ACTION ITEM – Could you write out the lines below exactly, beginning with the first and finishing with the one that contains "pos2: [142, 354]"?
INFORMATION below:
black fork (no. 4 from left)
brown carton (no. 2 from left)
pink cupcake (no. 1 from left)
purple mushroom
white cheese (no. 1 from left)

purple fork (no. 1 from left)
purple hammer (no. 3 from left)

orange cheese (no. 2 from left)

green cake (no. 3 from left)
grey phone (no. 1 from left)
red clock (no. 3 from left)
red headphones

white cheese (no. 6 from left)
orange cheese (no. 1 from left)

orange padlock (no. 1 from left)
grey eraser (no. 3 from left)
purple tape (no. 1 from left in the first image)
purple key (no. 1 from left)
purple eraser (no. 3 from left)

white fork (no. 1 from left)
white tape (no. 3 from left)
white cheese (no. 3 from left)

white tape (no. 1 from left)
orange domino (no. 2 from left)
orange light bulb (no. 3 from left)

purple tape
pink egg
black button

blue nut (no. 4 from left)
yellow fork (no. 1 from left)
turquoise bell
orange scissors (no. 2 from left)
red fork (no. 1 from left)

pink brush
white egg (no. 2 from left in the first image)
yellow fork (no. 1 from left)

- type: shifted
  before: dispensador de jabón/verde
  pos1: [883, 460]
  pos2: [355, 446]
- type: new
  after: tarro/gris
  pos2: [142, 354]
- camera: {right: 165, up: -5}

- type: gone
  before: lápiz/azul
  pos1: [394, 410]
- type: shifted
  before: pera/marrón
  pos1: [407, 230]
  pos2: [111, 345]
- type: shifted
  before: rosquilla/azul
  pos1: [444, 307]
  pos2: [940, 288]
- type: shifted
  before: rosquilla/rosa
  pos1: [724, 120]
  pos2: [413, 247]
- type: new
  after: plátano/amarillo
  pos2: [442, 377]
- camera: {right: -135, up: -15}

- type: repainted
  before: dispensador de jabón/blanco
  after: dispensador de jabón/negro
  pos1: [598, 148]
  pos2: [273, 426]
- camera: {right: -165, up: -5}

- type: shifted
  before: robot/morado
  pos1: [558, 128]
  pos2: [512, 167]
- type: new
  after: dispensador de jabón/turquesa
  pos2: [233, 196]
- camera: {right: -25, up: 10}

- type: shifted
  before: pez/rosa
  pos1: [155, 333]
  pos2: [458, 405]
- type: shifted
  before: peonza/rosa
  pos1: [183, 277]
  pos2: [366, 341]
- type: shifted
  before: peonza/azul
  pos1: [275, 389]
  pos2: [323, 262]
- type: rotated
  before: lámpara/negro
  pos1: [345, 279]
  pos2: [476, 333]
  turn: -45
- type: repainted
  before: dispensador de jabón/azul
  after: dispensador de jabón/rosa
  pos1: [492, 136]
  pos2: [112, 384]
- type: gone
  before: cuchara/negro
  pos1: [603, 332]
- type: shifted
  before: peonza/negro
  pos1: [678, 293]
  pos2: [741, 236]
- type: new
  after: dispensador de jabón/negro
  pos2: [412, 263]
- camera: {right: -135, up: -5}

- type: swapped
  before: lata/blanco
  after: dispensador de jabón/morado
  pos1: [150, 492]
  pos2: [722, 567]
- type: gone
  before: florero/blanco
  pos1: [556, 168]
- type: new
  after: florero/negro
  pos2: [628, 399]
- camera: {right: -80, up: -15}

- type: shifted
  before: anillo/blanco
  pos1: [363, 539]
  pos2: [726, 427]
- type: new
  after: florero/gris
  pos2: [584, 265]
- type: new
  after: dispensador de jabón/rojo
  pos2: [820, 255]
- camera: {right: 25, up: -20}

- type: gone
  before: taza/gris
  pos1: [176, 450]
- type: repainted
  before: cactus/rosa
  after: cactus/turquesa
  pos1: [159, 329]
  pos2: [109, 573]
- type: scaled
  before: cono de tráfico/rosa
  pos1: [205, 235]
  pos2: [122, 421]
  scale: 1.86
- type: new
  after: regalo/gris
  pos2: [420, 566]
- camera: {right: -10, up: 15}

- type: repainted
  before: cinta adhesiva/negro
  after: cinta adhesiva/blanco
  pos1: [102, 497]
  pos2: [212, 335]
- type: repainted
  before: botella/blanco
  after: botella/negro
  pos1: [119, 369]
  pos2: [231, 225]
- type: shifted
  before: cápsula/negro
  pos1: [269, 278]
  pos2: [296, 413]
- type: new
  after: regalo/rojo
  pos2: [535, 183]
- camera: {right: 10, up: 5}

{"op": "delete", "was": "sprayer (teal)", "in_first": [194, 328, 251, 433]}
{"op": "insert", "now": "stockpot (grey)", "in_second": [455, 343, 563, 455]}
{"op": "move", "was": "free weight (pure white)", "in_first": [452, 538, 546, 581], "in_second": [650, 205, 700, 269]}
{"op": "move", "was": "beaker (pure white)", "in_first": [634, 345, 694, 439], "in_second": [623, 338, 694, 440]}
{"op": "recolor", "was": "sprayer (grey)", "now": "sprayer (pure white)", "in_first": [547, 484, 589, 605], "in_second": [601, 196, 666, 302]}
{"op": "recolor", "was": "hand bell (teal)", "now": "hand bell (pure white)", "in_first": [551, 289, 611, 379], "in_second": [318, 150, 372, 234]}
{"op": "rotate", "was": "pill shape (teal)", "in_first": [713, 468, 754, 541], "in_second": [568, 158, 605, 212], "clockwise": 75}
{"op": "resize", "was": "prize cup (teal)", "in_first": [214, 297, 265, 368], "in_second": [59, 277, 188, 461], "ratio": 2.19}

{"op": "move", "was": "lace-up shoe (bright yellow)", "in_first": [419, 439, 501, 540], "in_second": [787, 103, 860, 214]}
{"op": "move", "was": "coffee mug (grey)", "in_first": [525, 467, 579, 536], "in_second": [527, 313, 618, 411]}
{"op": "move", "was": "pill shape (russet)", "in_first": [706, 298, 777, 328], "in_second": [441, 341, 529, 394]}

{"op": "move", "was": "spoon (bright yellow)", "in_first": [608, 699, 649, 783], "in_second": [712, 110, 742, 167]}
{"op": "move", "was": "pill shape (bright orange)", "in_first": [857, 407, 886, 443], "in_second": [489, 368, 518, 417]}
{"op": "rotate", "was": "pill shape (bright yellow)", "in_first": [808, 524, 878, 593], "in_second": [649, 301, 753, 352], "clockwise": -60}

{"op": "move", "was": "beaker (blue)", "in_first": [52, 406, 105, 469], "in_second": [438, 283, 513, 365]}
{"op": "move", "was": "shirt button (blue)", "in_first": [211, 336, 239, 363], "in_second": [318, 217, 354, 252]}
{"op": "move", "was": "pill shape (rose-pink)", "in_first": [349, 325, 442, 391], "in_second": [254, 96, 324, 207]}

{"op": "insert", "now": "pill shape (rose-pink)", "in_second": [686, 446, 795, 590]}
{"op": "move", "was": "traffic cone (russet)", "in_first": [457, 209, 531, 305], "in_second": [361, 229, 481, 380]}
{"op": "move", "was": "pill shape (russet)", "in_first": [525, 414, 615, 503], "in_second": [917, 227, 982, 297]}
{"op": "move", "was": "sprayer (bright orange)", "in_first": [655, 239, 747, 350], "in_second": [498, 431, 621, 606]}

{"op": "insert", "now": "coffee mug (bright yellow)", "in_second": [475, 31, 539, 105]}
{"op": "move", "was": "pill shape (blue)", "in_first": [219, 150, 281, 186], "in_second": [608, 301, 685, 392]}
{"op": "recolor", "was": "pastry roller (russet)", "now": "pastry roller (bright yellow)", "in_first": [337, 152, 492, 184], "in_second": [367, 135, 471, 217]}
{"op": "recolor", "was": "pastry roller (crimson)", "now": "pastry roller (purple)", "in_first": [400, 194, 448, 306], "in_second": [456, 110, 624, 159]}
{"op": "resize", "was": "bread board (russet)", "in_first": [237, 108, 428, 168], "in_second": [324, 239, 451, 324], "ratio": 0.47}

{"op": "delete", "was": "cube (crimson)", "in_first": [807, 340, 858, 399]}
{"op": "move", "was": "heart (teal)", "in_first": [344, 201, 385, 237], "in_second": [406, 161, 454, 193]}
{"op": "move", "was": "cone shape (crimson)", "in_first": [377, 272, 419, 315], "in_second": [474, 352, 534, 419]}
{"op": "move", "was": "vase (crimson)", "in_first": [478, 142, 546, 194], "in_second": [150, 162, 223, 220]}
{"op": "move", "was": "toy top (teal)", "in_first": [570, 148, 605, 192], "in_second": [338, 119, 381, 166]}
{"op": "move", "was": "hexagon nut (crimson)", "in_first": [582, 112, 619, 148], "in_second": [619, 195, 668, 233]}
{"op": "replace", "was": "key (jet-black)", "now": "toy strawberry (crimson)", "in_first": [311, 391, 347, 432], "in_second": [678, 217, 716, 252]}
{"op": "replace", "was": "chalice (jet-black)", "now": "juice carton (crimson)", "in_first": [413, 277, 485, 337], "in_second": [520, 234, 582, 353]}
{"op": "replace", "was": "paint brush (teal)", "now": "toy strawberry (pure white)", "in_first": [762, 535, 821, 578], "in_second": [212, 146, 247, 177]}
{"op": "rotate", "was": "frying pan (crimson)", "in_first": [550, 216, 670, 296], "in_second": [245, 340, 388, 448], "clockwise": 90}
End of INFORMATION.
REPLY –
black fork (no. 4 from left)
brown carton (no. 2 from left)
pink cupcake (no. 1 from left)
purple mushroom
white cheese (no. 1 from left)

purple fork (no. 1 from left)
purple hammer (no. 3 from left)

orange cheese (no. 2 from left)

green cake (no. 3 from left)
grey phone (no. 1 from left)
red clock (no. 3 from left)
red headphones

white cheese (no. 6 from left)
orange cheese (no. 1 from left)

orange padlock (no. 1 from left)
grey eraser (no. 3 from left)
purple tape (no. 1 from left in the first image)
purple key (no. 1 from left)
purple eraser (no. 3 from left)

white fork (no. 1 from left)
white tape (no. 3 from left)
white cheese (no. 3 from left)

white tape (no. 1 from left)
orange domino (no. 2 from left)
orange light bulb (no. 3 from left)

purple tape
pink egg
black button

blue nut (no. 4 from left)
yellow fork (no. 1 from left)
turquoise bell
orange scissors (no. 2 from left)
red fork (no. 1 from left)

pink brush
white egg (no. 2 from left in the first image)
yellow fork (no. 1 from left)

- type: shifted
  before: dispensador de jabón/verde
  pos1: [883, 460]
  pos2: [355, 446]
- type: new
  after: tarro/gris
  pos2: [142, 354]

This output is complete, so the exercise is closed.